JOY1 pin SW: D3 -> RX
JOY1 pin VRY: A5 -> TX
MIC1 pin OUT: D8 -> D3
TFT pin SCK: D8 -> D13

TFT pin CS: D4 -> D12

==============================

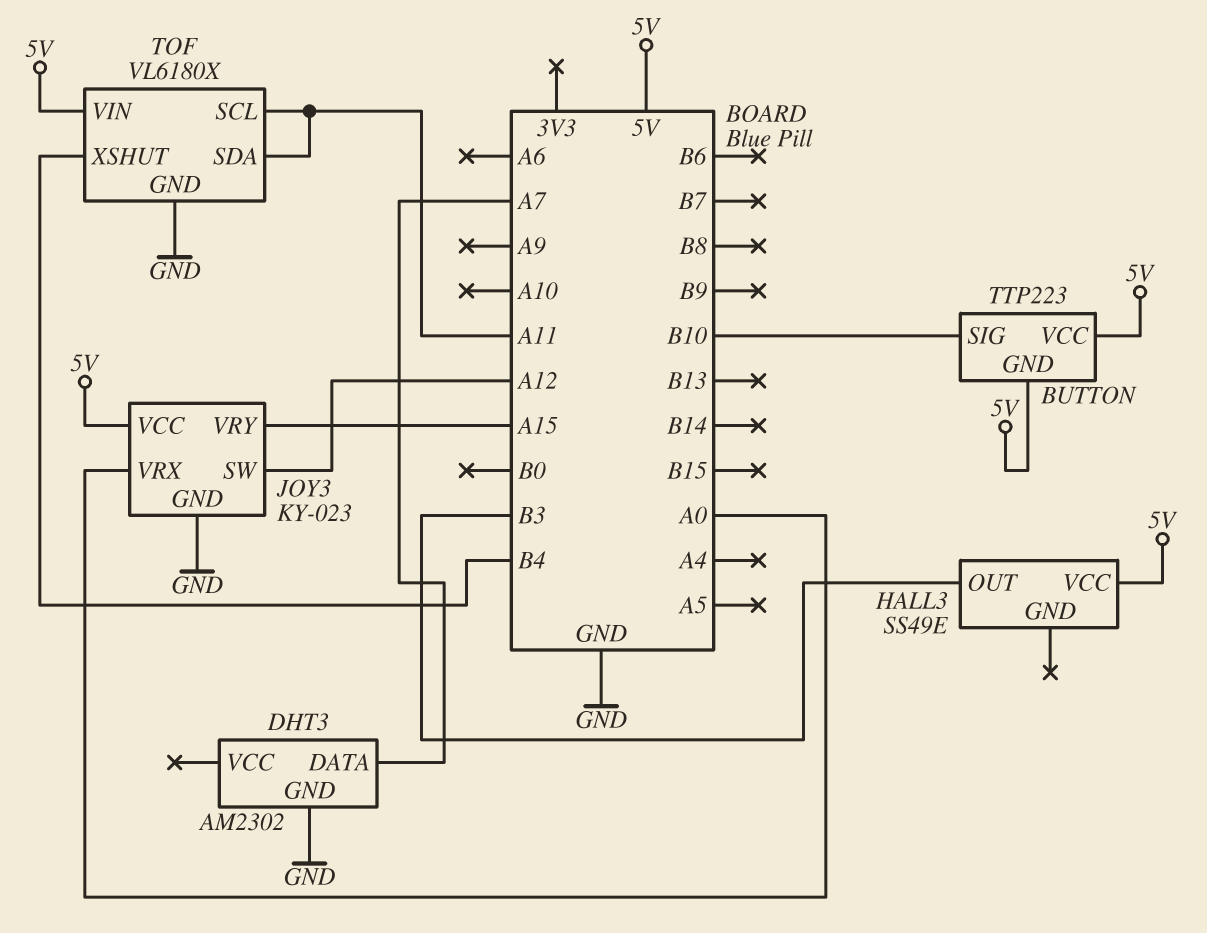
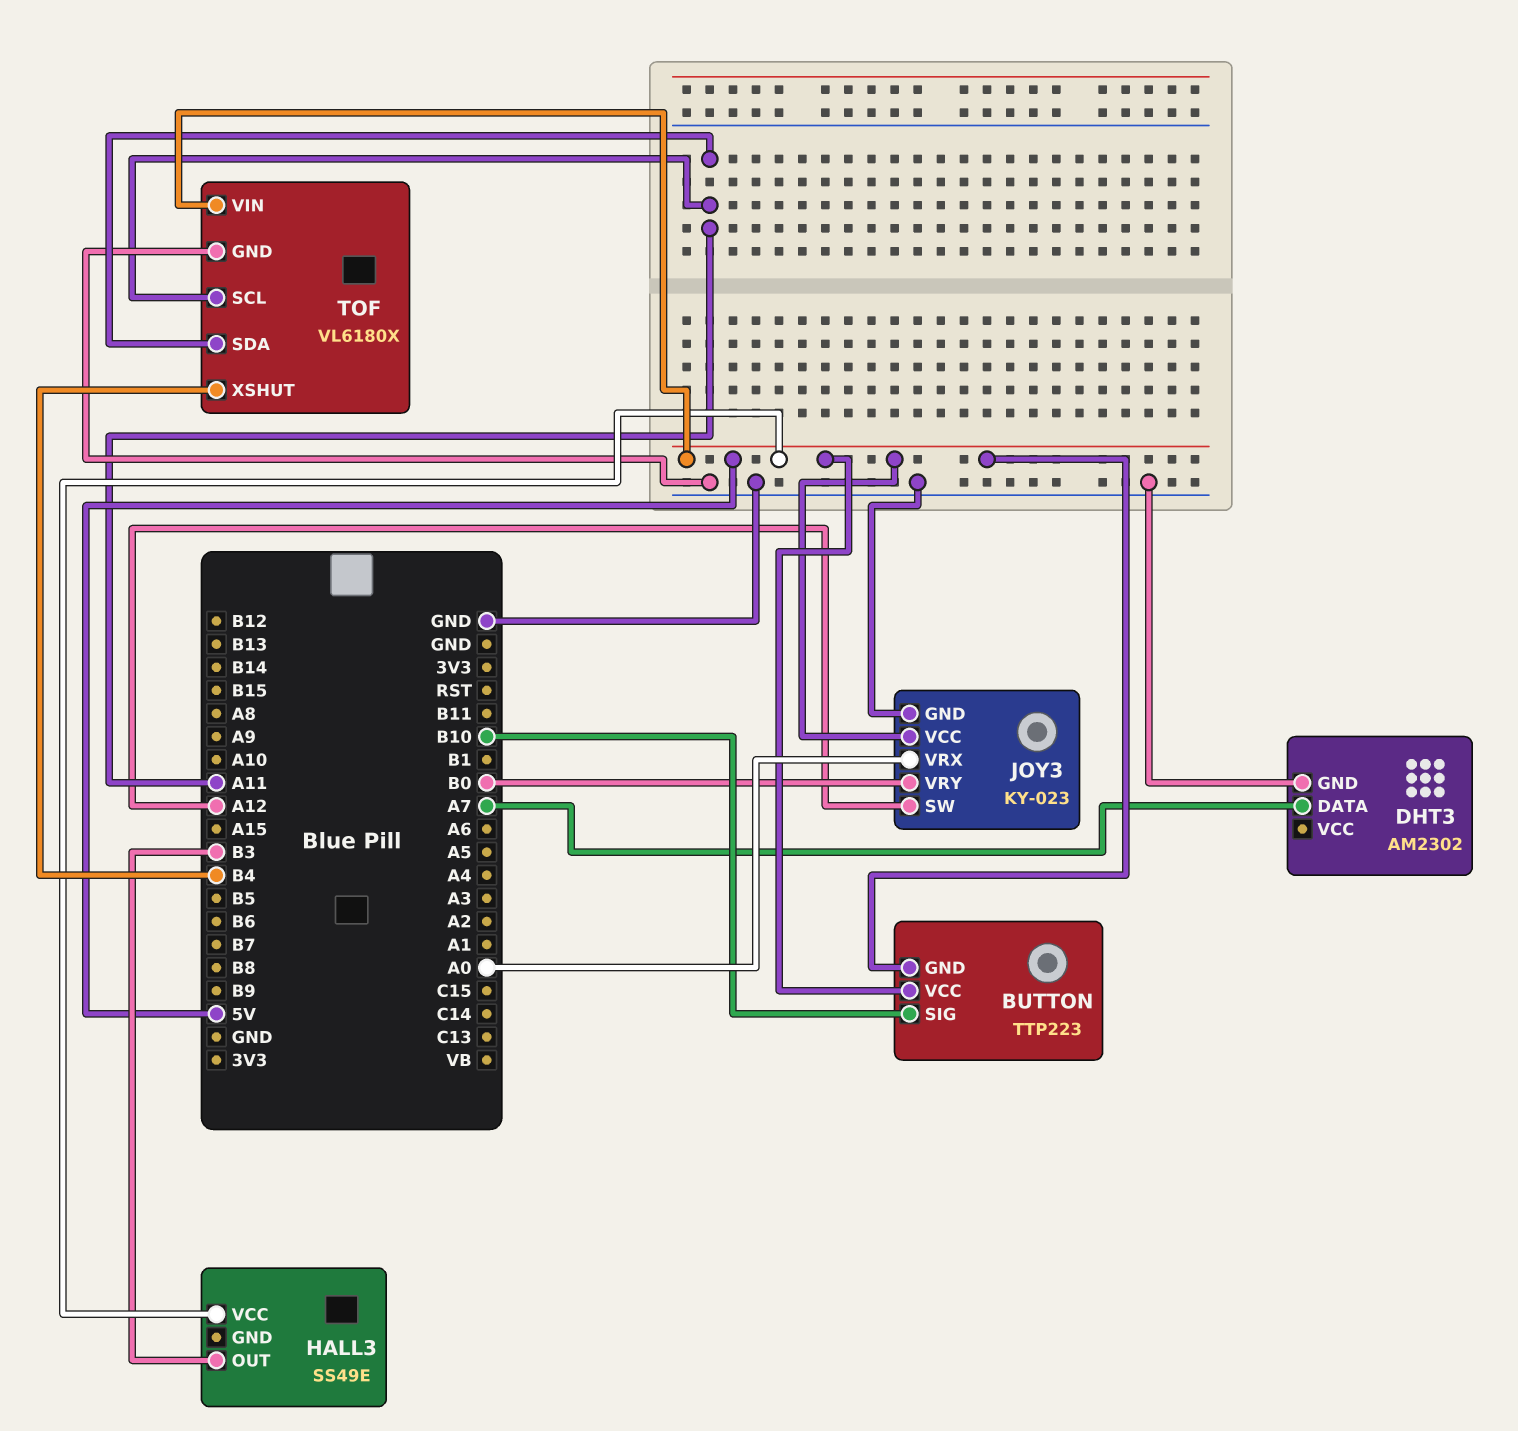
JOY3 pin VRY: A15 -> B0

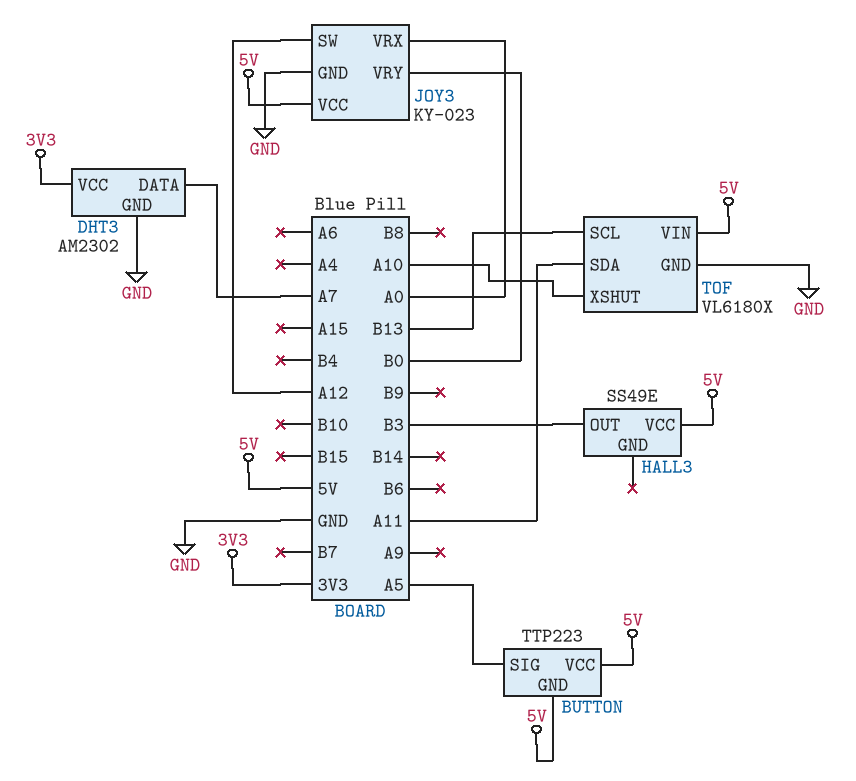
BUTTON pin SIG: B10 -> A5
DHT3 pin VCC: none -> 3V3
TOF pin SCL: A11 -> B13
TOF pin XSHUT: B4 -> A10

==============================

Required action:
Beginning at the line with "MIC1 pin OUT: D8 -> D3" and stopping after the line with "TFT pin CS: D4 -> D12", please write out every line of the data above exactly and nothing else.

Output:
MIC1 pin OUT: D8 -> D3
TFT pin SCK: D8 -> D13

TFT pin CS: D4 -> D12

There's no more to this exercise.